> DESCRIPTION OF THE TASK:
Print, from the listing below, the lines starting at the line containing "white cone [361,390,425,471]" and ending at the line containing "none -> orange cup [685,286,825,452]", exactly as they stand, and print nothing else.

> SUPPLIED INFORMATION:
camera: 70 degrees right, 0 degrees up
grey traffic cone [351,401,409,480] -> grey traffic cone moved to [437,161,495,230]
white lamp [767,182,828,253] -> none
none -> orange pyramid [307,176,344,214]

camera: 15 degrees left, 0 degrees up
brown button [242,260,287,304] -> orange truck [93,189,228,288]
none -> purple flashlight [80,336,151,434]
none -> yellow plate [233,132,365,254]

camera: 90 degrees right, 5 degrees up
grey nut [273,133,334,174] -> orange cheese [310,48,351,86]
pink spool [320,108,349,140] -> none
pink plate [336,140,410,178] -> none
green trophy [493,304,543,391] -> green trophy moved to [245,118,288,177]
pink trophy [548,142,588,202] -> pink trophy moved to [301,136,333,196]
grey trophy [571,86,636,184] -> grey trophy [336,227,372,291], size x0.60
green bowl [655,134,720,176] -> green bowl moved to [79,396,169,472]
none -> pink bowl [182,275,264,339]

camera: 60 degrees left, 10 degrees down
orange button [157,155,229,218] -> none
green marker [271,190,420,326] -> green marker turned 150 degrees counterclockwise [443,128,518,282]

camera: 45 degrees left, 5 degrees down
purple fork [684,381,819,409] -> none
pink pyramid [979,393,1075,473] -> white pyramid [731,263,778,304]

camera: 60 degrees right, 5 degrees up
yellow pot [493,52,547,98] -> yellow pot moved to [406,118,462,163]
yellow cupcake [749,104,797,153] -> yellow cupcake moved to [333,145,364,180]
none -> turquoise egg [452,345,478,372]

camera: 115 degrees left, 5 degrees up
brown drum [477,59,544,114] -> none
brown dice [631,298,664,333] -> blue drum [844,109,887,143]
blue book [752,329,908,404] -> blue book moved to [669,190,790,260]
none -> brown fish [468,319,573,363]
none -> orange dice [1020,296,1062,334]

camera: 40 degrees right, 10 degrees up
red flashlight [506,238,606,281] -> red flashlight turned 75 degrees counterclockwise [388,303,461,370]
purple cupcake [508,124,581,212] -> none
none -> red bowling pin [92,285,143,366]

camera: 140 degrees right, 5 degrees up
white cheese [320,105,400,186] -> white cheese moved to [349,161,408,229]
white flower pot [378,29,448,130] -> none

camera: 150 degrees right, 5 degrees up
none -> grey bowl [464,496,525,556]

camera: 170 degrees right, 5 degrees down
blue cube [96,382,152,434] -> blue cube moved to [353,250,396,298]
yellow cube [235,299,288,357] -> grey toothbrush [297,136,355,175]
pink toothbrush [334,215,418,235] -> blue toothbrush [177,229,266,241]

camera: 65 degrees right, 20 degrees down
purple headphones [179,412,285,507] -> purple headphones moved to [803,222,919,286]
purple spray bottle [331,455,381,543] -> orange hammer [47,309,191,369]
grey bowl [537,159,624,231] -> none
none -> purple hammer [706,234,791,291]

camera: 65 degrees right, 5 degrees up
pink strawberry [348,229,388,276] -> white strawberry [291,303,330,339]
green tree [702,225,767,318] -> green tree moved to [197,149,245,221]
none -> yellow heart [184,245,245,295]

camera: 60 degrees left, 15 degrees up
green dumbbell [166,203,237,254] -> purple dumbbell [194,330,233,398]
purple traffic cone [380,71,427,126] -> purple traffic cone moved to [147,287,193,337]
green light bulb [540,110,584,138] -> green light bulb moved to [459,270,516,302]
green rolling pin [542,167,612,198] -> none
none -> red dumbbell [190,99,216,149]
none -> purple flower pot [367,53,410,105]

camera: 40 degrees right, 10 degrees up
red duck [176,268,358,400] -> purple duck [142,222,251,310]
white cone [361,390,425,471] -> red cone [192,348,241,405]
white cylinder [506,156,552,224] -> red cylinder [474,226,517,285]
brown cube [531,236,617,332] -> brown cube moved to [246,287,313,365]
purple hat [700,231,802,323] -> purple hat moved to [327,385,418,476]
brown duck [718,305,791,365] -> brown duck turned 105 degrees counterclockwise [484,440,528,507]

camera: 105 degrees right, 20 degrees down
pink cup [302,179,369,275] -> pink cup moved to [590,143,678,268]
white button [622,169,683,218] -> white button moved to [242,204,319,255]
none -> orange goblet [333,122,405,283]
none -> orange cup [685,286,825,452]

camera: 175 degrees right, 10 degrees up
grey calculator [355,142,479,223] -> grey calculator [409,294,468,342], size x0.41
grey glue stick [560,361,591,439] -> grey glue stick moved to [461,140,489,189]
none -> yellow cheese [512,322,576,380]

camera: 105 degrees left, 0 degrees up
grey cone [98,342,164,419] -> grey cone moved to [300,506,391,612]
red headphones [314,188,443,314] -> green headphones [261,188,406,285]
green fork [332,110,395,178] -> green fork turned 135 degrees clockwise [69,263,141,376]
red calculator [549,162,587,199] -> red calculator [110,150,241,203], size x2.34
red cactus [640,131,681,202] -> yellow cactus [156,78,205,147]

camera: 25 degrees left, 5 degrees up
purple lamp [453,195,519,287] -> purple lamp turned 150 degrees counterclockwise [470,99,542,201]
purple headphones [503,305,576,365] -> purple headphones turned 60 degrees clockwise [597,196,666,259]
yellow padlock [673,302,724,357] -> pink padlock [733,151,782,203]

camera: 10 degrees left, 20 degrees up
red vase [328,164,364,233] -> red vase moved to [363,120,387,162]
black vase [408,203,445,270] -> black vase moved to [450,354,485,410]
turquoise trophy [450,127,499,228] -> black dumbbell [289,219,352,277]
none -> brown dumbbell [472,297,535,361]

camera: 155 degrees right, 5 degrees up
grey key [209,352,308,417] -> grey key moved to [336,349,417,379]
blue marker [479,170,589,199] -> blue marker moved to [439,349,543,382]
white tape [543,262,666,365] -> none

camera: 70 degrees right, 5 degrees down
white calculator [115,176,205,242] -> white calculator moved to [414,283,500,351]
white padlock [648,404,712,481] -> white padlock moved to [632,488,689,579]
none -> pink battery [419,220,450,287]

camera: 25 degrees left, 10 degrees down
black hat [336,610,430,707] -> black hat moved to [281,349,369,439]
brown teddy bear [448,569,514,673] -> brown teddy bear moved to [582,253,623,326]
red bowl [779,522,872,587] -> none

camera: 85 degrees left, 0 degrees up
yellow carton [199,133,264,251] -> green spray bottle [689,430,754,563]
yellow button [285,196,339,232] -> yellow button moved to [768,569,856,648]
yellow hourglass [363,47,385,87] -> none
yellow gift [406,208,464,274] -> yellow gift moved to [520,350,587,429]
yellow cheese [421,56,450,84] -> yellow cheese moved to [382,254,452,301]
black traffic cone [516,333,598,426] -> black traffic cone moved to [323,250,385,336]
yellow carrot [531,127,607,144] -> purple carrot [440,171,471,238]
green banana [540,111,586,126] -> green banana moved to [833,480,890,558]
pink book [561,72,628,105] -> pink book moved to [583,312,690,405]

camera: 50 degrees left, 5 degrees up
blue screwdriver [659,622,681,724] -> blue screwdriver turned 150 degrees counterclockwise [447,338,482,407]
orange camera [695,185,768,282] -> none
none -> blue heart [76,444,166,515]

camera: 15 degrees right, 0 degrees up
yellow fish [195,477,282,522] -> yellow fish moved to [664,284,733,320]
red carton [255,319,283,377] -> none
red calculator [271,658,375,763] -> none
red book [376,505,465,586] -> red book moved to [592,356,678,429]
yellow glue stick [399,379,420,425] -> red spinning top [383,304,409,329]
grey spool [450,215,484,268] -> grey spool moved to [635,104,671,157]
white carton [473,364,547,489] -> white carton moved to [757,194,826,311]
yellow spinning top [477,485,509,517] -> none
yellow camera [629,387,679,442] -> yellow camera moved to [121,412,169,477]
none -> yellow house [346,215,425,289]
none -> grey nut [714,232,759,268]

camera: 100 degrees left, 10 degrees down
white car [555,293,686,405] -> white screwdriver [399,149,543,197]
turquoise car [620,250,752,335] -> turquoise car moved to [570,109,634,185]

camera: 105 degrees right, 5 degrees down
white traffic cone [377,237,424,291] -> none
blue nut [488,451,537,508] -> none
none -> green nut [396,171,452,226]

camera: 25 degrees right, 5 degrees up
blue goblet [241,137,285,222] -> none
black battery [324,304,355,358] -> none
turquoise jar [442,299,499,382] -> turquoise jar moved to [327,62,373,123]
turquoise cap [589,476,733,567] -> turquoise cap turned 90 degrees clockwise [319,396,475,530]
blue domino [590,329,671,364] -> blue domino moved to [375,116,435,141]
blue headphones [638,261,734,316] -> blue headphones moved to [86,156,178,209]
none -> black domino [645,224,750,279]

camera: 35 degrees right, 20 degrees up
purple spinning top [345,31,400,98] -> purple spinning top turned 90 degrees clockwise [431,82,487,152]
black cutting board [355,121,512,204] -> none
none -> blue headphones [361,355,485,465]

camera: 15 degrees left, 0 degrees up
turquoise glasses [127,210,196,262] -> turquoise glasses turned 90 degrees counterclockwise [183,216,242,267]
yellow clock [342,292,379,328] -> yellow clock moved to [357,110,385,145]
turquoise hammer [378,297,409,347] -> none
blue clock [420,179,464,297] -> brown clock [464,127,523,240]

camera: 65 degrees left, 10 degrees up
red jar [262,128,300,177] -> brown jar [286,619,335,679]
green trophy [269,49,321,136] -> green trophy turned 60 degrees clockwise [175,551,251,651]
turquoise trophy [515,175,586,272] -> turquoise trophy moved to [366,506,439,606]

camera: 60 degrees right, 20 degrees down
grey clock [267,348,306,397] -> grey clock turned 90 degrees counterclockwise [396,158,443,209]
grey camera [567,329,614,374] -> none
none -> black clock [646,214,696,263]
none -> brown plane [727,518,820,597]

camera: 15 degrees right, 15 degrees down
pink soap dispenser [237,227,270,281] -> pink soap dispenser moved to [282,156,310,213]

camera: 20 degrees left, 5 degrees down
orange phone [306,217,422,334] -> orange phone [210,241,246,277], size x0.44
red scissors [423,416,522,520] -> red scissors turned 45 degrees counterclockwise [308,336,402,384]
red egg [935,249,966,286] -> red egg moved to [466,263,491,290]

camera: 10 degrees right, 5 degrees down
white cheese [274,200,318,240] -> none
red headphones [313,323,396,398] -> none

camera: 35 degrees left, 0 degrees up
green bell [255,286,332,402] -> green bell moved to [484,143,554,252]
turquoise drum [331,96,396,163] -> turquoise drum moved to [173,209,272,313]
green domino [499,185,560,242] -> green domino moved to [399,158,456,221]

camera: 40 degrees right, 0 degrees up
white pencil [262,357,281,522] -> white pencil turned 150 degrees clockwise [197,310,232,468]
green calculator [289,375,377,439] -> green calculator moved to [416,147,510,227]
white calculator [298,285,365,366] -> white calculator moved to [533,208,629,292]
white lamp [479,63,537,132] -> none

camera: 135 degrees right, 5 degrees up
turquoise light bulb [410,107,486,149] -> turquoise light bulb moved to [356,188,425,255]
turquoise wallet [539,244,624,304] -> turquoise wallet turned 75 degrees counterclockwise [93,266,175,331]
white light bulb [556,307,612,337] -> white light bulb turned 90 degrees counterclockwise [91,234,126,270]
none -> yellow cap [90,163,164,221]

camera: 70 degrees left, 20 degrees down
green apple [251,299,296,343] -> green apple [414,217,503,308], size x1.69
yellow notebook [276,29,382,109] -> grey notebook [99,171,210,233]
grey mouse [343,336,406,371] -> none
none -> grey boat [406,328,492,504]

> SOLVED EXERCISE:
white cone [361,390,425,471] -> red cone [192,348,241,405]
white cylinder [506,156,552,224] -> red cylinder [474,226,517,285]
brown cube [531,236,617,332] -> brown cube moved to [246,287,313,365]
purple hat [700,231,802,323] -> purple hat moved to [327,385,418,476]
brown duck [718,305,791,365] -> brown duck turned 105 degrees counterclockwise [484,440,528,507]

camera: 105 degrees right, 20 degrees down
pink cup [302,179,369,275] -> pink cup moved to [590,143,678,268]
white button [622,169,683,218] -> white button moved to [242,204,319,255]
none -> orange goblet [333,122,405,283]
none -> orange cup [685,286,825,452]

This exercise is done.